## INPUT DATA
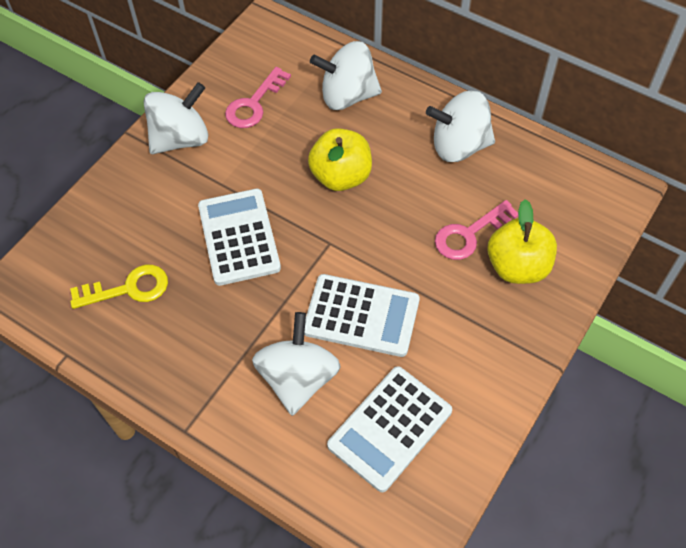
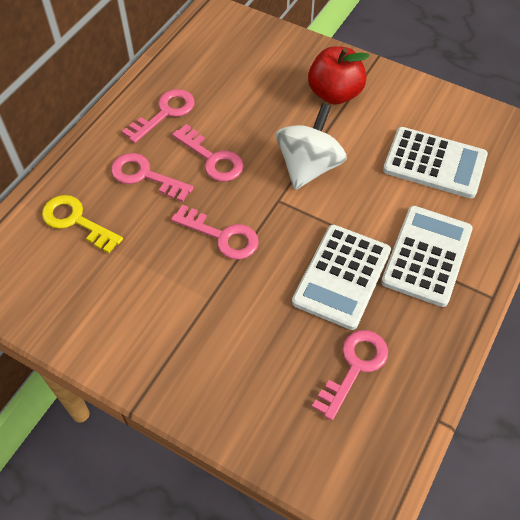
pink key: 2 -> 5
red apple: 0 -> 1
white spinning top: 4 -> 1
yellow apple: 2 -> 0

...

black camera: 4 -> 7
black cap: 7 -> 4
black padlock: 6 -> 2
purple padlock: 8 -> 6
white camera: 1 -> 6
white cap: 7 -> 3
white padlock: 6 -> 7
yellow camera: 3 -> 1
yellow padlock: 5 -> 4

## PROBLEM STATEMENT
Retype the entries above exactly, but only from the line containing "black padlock: 6 -> 2" through the line containing "yellow padlock: 5 -> 4", both included.

## REPLY
black padlock: 6 -> 2
purple padlock: 8 -> 6
white camera: 1 -> 6
white cap: 7 -> 3
white padlock: 6 -> 7
yellow camera: 3 -> 1
yellow padlock: 5 -> 4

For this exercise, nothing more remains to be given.